Entries supplied >>

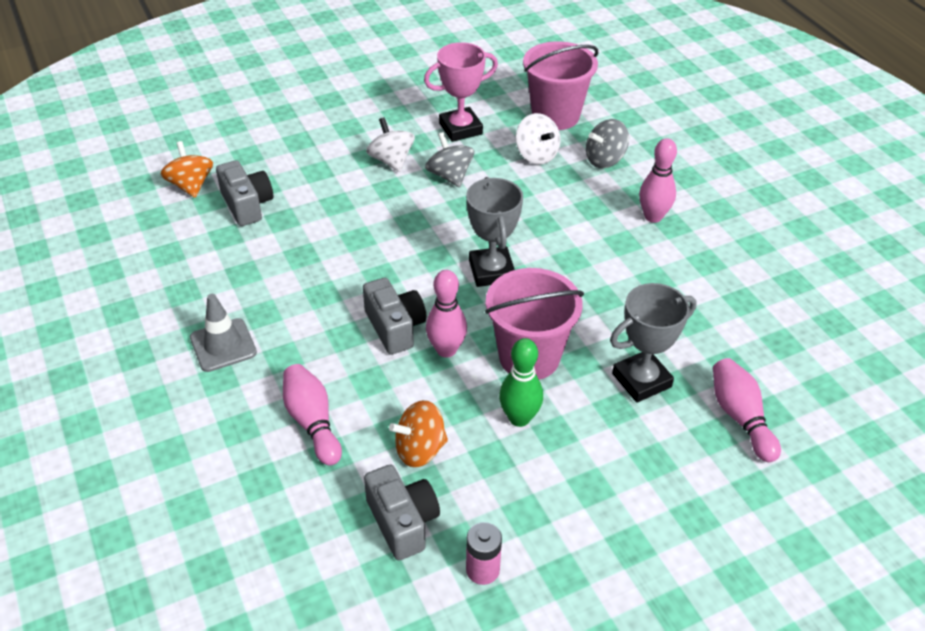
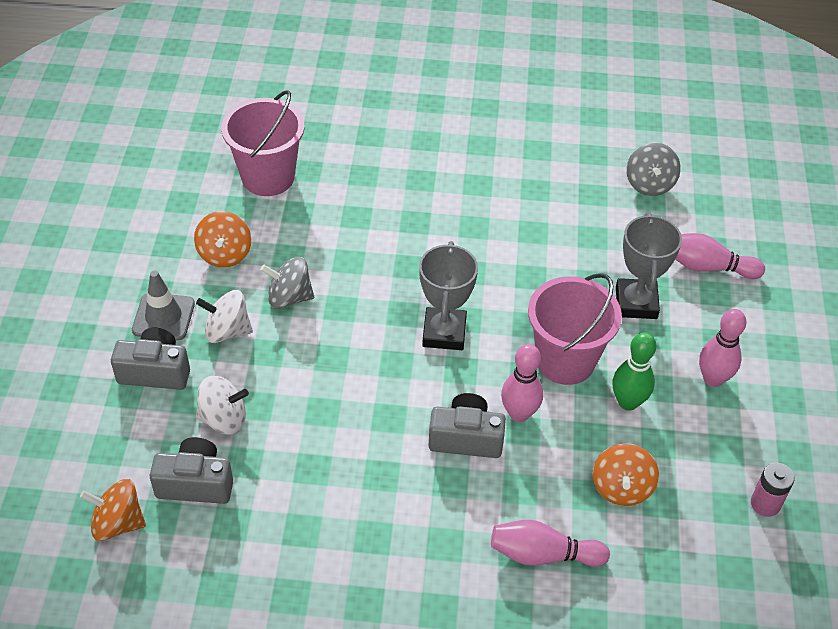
camera: 60 degrees left, 5 degrees up
(223, 345) = (395, 588): grey traffic cone -> grey traffic cone (163, 317)
(403, 522) = (691, 536): grey camera -> grey camera (155, 371)
(460, 129) = (225, 254): pink trophy -> orange spinning top
(491, 271) = (444, 333): grey trophy -> grey trophy turned 75 degrees clockwise
(536, 155) = (313, 220): white spinning top -> white spinning top (223, 419)
(605, 160) = (360, 178): grey spinning top -> grey spinning top (649, 184)
(653, 217) = (458, 190): pink bowling pin -> pink bowling pin (713, 379)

Required work >>
Give back exactly the lines of the listing above that run from the line with "(491, 271) = (444, 333): grey" to the line with "(605, 160) = (360, 178): grey", inclusive.

Answer to this task >>
(491, 271) = (444, 333): grey trophy -> grey trophy turned 75 degrees clockwise
(536, 155) = (313, 220): white spinning top -> white spinning top (223, 419)
(605, 160) = (360, 178): grey spinning top -> grey spinning top (649, 184)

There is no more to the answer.